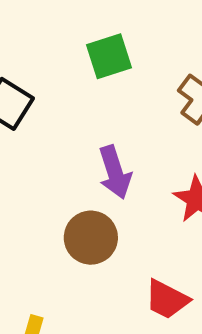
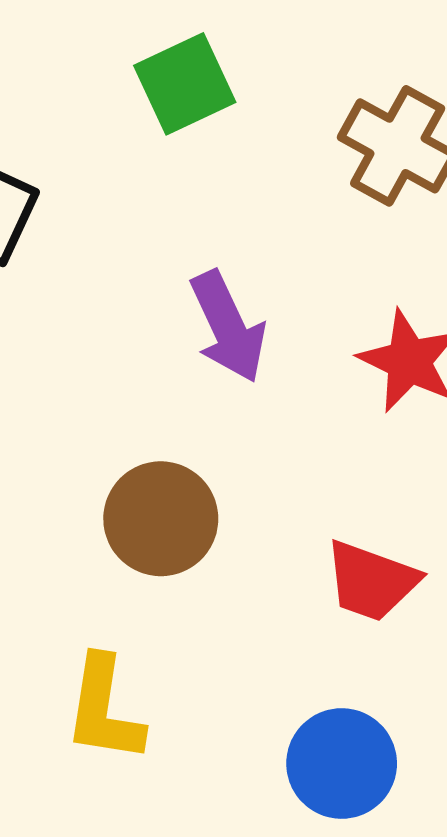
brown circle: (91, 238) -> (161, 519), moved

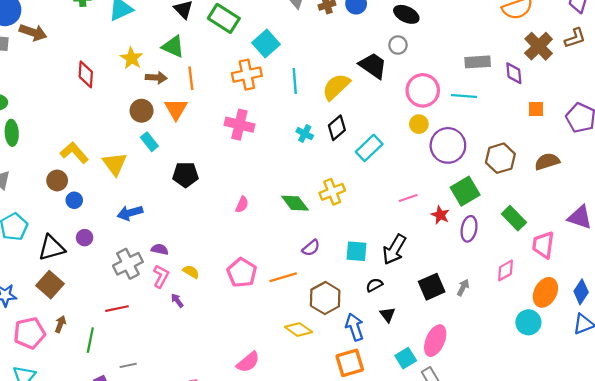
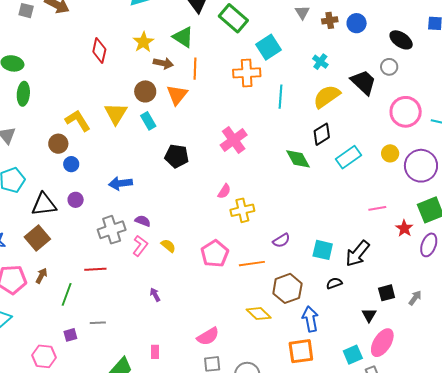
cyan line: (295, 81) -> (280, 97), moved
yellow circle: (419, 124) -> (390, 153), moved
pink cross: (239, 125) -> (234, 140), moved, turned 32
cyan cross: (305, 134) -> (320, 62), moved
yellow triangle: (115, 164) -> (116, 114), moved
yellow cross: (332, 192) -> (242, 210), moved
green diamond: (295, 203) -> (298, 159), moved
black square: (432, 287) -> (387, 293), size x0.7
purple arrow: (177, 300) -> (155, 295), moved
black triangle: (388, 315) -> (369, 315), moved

────

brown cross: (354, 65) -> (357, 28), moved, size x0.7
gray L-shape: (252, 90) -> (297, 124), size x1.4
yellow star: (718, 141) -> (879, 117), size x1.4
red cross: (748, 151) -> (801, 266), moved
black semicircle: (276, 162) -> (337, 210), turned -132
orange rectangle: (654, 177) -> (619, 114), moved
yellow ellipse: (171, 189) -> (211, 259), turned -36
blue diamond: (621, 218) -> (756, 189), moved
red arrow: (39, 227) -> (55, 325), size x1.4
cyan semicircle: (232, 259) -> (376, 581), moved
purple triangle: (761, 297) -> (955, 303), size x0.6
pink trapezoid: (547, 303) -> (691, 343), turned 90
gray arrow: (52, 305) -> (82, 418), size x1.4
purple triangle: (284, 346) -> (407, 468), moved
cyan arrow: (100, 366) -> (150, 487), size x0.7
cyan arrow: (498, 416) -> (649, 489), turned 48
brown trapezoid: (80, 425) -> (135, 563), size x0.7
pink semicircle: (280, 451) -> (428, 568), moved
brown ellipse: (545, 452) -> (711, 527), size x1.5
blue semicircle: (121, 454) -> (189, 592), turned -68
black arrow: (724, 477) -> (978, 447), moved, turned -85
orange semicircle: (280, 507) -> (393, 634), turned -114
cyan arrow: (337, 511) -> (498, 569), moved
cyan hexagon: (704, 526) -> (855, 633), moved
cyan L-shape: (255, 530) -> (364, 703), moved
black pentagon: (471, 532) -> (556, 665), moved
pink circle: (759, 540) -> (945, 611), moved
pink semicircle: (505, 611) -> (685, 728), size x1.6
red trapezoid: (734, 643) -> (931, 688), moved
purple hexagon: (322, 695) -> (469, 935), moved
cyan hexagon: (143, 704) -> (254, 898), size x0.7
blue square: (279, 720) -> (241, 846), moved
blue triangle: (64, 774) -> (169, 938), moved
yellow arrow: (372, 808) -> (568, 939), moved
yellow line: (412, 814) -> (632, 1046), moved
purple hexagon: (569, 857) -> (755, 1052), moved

────

*Required action*
Reproduce exactly the lines above from the line with "brown cross: (354, 65)" to the line with "purple hexagon: (569, 857)", including both, and add nothing.

*Task result*
brown cross: (354, 65) -> (357, 28), moved, size x0.7
gray L-shape: (252, 90) -> (297, 124), size x1.4
yellow star: (718, 141) -> (879, 117), size x1.4
red cross: (748, 151) -> (801, 266), moved
black semicircle: (276, 162) -> (337, 210), turned -132
orange rectangle: (654, 177) -> (619, 114), moved
yellow ellipse: (171, 189) -> (211, 259), turned -36
blue diamond: (621, 218) -> (756, 189), moved
red arrow: (39, 227) -> (55, 325), size x1.4
cyan semicircle: (232, 259) -> (376, 581), moved
purple triangle: (761, 297) -> (955, 303), size x0.6
pink trapezoid: (547, 303) -> (691, 343), turned 90
gray arrow: (52, 305) -> (82, 418), size x1.4
purple triangle: (284, 346) -> (407, 468), moved
cyan arrow: (100, 366) -> (150, 487), size x0.7
cyan arrow: (498, 416) -> (649, 489), turned 48
brown trapezoid: (80, 425) -> (135, 563), size x0.7
pink semicircle: (280, 451) -> (428, 568), moved
brown ellipse: (545, 452) -> (711, 527), size x1.5
blue semicircle: (121, 454) -> (189, 592), turned -68
black arrow: (724, 477) -> (978, 447), moved, turned -85
orange semicircle: (280, 507) -> (393, 634), turned -114
cyan arrow: (337, 511) -> (498, 569), moved
cyan hexagon: (704, 526) -> (855, 633), moved
cyan L-shape: (255, 530) -> (364, 703), moved
black pentagon: (471, 532) -> (556, 665), moved
pink circle: (759, 540) -> (945, 611), moved
pink semicircle: (505, 611) -> (685, 728), size x1.6
red trapezoid: (734, 643) -> (931, 688), moved
purple hexagon: (322, 695) -> (469, 935), moved
cyan hexagon: (143, 704) -> (254, 898), size x0.7
blue square: (279, 720) -> (241, 846), moved
blue triangle: (64, 774) -> (169, 938), moved
yellow arrow: (372, 808) -> (568, 939), moved
yellow line: (412, 814) -> (632, 1046), moved
purple hexagon: (569, 857) -> (755, 1052), moved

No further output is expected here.